EXERCISE GOAL
In the entries below, find the line containing "red soap dispenser: 12 -> 10" and the line containing "turquoise toothbrush: 4 -> 3". Copy those two lines and everything between them exactly, and only that.

EXERCISE DATA

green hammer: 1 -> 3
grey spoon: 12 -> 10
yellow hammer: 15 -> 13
--
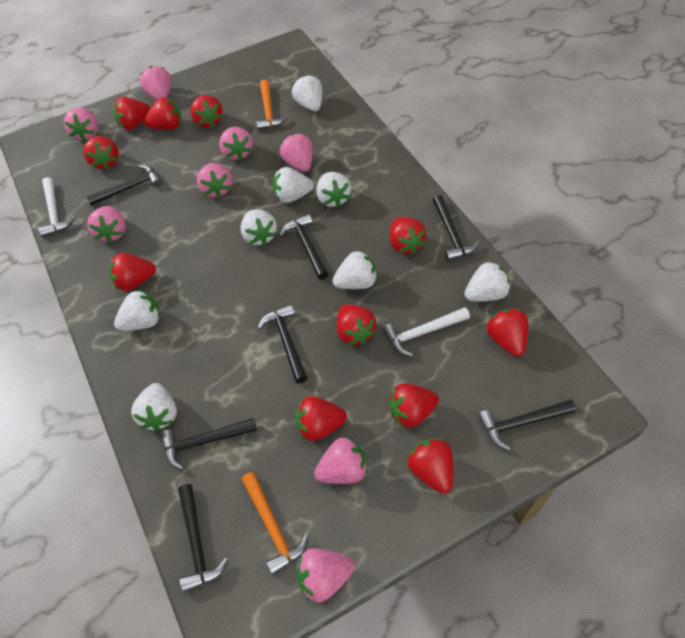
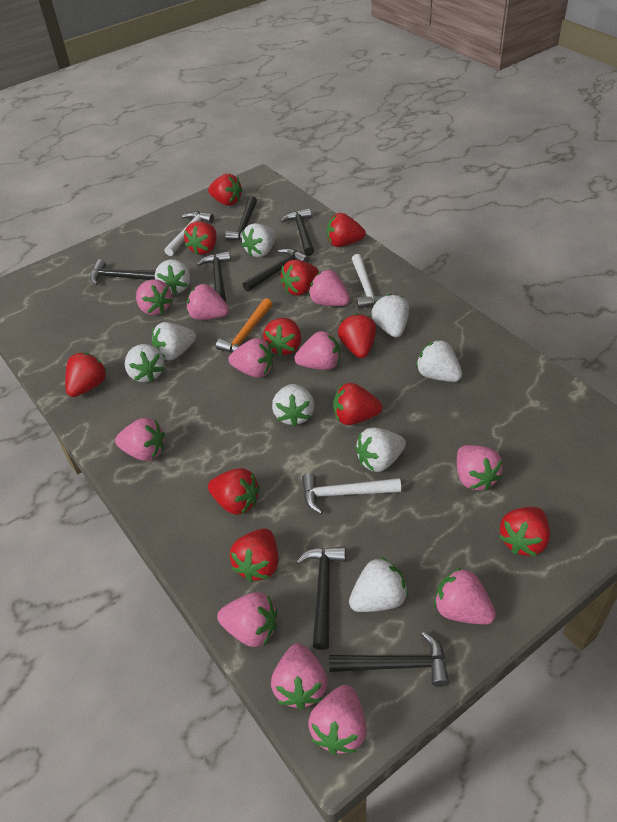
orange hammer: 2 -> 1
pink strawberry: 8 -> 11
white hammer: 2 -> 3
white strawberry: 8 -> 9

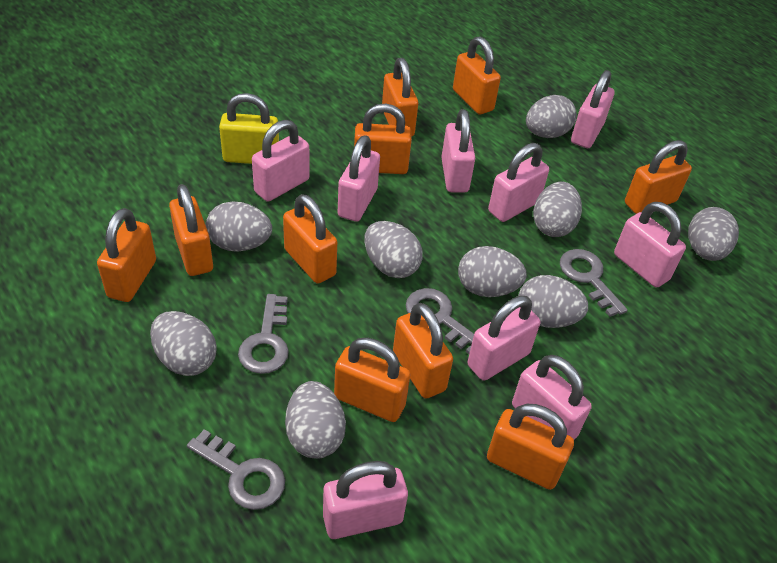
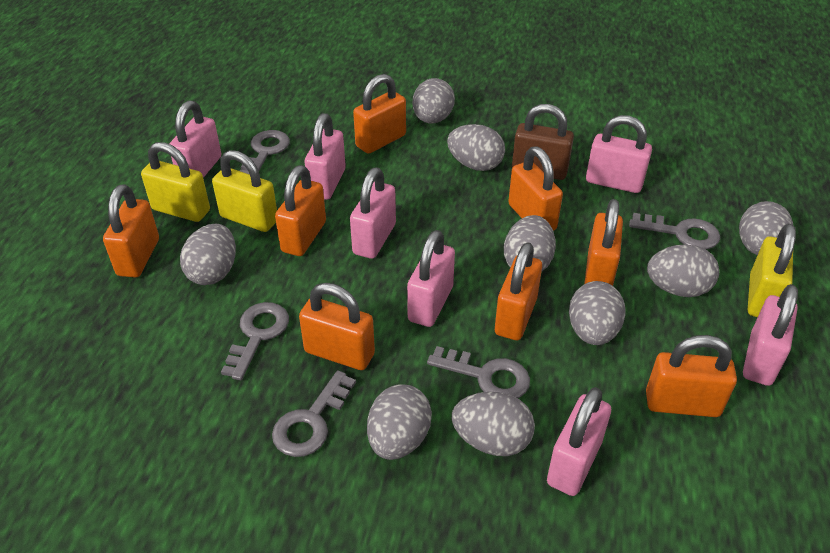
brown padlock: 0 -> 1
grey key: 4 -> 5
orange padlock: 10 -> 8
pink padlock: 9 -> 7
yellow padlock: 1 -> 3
---
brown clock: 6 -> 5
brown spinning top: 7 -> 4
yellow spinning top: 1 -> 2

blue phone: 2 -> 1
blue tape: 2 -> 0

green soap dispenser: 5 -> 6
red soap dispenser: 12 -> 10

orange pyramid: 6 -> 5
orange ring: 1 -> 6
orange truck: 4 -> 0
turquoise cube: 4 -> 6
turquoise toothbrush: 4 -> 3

ANSWER TO THE PROBLEM
red soap dispenser: 12 -> 10

orange pyramid: 6 -> 5
orange ring: 1 -> 6
orange truck: 4 -> 0
turquoise cube: 4 -> 6
turquoise toothbrush: 4 -> 3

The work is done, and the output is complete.